Entries from a dataset
--------------------------------

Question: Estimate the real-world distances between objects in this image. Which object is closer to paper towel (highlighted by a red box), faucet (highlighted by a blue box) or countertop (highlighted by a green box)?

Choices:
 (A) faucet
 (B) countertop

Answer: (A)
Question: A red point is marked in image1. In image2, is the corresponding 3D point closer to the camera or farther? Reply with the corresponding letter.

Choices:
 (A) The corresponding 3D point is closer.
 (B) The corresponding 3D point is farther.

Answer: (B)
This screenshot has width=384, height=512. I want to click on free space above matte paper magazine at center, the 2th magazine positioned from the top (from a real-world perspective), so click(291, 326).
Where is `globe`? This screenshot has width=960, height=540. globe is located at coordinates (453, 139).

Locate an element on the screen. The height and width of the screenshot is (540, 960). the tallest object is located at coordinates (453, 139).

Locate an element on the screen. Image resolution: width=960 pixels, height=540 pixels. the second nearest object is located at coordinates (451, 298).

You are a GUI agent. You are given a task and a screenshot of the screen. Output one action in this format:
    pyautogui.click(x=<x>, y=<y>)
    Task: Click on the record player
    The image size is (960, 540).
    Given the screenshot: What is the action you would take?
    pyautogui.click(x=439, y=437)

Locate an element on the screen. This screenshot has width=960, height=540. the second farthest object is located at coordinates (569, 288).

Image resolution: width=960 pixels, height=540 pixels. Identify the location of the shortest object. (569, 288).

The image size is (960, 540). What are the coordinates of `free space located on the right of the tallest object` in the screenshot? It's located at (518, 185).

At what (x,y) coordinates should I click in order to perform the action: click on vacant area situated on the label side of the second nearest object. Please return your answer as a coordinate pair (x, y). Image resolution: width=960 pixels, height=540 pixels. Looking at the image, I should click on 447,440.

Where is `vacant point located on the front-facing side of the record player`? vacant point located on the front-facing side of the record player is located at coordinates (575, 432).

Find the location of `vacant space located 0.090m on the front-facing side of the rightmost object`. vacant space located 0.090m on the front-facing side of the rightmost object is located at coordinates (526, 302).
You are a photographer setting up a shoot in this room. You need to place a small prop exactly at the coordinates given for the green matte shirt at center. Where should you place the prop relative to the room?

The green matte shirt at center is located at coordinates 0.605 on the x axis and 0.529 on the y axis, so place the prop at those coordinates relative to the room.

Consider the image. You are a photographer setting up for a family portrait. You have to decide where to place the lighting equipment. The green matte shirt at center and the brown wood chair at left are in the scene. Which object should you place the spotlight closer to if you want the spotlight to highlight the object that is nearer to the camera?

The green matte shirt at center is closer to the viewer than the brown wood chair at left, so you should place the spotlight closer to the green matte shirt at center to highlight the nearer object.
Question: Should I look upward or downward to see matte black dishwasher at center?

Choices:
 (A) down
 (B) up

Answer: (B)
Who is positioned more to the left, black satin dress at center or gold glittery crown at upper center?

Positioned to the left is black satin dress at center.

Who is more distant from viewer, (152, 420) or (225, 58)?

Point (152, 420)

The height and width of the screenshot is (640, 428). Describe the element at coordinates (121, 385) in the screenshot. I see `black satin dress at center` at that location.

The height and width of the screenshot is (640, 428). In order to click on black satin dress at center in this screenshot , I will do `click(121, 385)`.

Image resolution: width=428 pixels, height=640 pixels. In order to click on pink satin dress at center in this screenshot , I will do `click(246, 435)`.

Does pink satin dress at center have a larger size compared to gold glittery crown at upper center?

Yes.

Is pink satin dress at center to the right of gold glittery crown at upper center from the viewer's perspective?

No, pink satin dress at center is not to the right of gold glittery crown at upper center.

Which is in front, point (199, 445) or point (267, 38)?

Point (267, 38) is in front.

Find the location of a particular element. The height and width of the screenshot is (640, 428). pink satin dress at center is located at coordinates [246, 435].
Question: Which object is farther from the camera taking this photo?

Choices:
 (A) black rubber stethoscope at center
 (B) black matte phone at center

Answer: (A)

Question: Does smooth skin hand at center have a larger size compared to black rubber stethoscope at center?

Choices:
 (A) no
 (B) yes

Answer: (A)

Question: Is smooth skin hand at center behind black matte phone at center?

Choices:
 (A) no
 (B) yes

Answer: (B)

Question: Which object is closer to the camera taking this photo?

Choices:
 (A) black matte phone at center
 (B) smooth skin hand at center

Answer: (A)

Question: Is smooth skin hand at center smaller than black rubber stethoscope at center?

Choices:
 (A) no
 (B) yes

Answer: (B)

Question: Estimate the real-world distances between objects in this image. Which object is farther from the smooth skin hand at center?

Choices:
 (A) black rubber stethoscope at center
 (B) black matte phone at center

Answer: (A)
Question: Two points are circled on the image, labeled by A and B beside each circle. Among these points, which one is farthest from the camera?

--------------------------------

» **The request**: Arrange every line of the data above as a Markdown table with two columns, "Row" for the row number and "Text" for the line itself, and omit blank lines.

» **Worked answer**:
| Row | Text |
|---|---|
| 1 | Question: Estimate the real-world distances between objects in this image. Which object is closer to paper towel (highlighted by a red box), faucet (highlighted by a blue box) or countertop (highlighted by a green box)? |
| 2 | Choices: |
| 3 |  (A) faucet |
| 4 |  (B) countertop |
| 5 | Answer: (A) |
| 6 | Question: A red point is marked in image1. In image2, is the corresponding 3D point closer to the camera or farther? Reply with the corresponding letter. |
| 7 | Choices: |
| 8 |  (A) The corresponding 3D point is closer. |
| 9 |  (B) The corresponding 3D point is farther. |
| 10 | Answer: (B) |
| 11 | This screenshot has width=384, height=512. I want to click on free space above matte paper magazine at center, the 2th magazine positioned from the top (from a real-world perspective), so click(291, 326). |
| 12 | Where is `globe`? This screenshot has width=960, height=540. globe is located at coordinates (453, 139). |
| 13 | Locate an element on the screen. The height and width of the screenshot is (540, 960). the tallest object is located at coordinates (453, 139). |
| 14 | Locate an element on the screen. Image resolution: width=960 pixels, height=540 pixels. the second nearest object is located at coordinates (451, 298). |
| 15 | You are a GUI agent. You are given a task and a screenshot of the screen. Output one action in this format: |
| 16 |     pyautogui.click(x=<x>, y=<y>) |
| 17 |     Task: Click on the record player |
| 18 |     The image size is (960, 540). |
| 19 |     Given the screenshot: What is the action you would take? |
| 20 |     pyautogui.click(x=439, y=437) |
| 21 | Locate an element on the screen. This screenshot has width=960, height=540. the second farthest object is located at coordinates (569, 288). |
| 22 | Image resolution: width=960 pixels, height=540 pixels. Identify the location of the shortest object. (569, 288). |
| 23 | The image size is (960, 540). What are the coordinates of `free space located on the right of the tallest object` in the screenshot? It's located at (518, 185). |
| 24 | At what (x,y) coordinates should I click in order to perform the action: click on vacant area situated on the label side of the second nearest object. Please return your answer as a coordinate pair (x, y). Image resolution: width=960 pixels, height=540 pixels. Looking at the image, I should click on 447,440. |
| 25 | Where is `vacant point located on the front-facing side of the record player`? vacant point located on the front-facing side of the record player is located at coordinates (575, 432). |
| 26 | Find the location of `vacant space located 0.090m on the front-facing side of the rightmost object`. vacant space located 0.090m on the front-facing side of the rightmost object is located at coordinates (526, 302). |
| 27 | You are a photographer setting up a shoot in this room. You need to place a small prop exactly at the coordinates given for the green matte shirt at center. Where should you place the prop relative to the room? |
| 28 | The green matte shirt at center is located at coordinates 0.605 on the x axis and 0.529 on the y axis, so place the prop at those coordinates relative to the room. |
| 29 | Consider the image. You are a photographer setting up for a family portrait. You have to decide where to place the lighting equipment. The green matte shirt at center and the brown wood chair at left are in the scene. Which object should you place the spotlight closer to if you want the spotlight to highlight the object that is nearer to the camera? |
| 30 | The green matte shirt at center is closer to the viewer than the brown wood chair at left, so you should place the spotlight closer to the green matte shirt at center to highlight the nearer object. |
| 31 | Question: Should I look upward or downward to see matte black dishwasher at center? |
| 32 | Choices: |
| 33 |  (A) down |
| 34 |  (B) up |
| 35 | Answer: (B) |
| 36 | Who is positioned more to the left, black satin dress at center or gold glittery crown at upper center? |
| 37 | Positioned to the left is black satin dress at center. |
| 38 | Who is more distant from viewer, (152, 420) or (225, 58)? |
| 39 | Point (152, 420) |
| 40 | The height and width of the screenshot is (640, 428). Describe the element at coordinates (121, 385) in the screenshot. I see `black satin dress at center` at that location. |
| 41 | The height and width of the screenshot is (640, 428). In order to click on black satin dress at center in this screenshot , I will do `click(121, 385)`. |
| 42 | Image resolution: width=428 pixels, height=640 pixels. In order to click on pink satin dress at center in this screenshot , I will do `click(246, 435)`. |
| 43 | Does pink satin dress at center have a larger size compared to gold glittery crown at upper center? |
| 44 | Yes. |
| 45 | Is pink satin dress at center to the right of gold glittery crown at upper center from the viewer's perspective? |
| 46 | No, pink satin dress at center is not to the right of gold glittery crown at upper center. |
| 47 | Which is in front, point (199, 445) or point (267, 38)? |
| 48 | Point (267, 38) is in front. |
| 49 | Find the location of a particular element. The height and width of the screenshot is (640, 428). pink satin dress at center is located at coordinates [246, 435]. |
| 50 | Question: Which object is farther from the camera taking this photo? |
| 51 | Choices: |
| 52 |  (A) black rubber stethoscope at center |
| 53 |  (B) black matte phone at center |
| 54 | Answer: (A) |
| 55 | Question: Does smooth skin hand at center have a larger size compared to black rubber stethoscope at center? |
| 56 | Choices: |
| 57 |  (A) no |
| 58 |  (B) yes |
| 59 | Answer: (A) |
| 60 | Question: Is smooth skin hand at center behind black matte phone at center? |
| 61 | Choices: |
| 62 |  (A) no |
| 63 |  (B) yes |
| 64 | Answer: (B) |
| 65 | Question: Which object is closer to the camera taking this photo? |
| 66 | Choices: |
| 67 |  (A) black matte phone at center |
| 68 |  (B) smooth skin hand at center |
| 69 | Answer: (A) |
| 70 | Question: Is smooth skin hand at center smaller than black rubber stethoscope at center? |
| 71 | Choices: |
| 72 |  (A) no |
| 73 |  (B) yes |
| 74 | Answer: (B) |
| 75 | Question: Estimate the real-world distances between objects in this image. Which object is farther from the smooth skin hand at center? |
| 76 | Choices: |
| 77 |  (A) black rubber stethoscope at center |
| 78 |  (B) black matte phone at center |
| 79 | Answer: (A) |
| 80 | Question: Two points are circled on the image, labeled by A and B beside each circle. Among these points, which one is farthest from the camera? |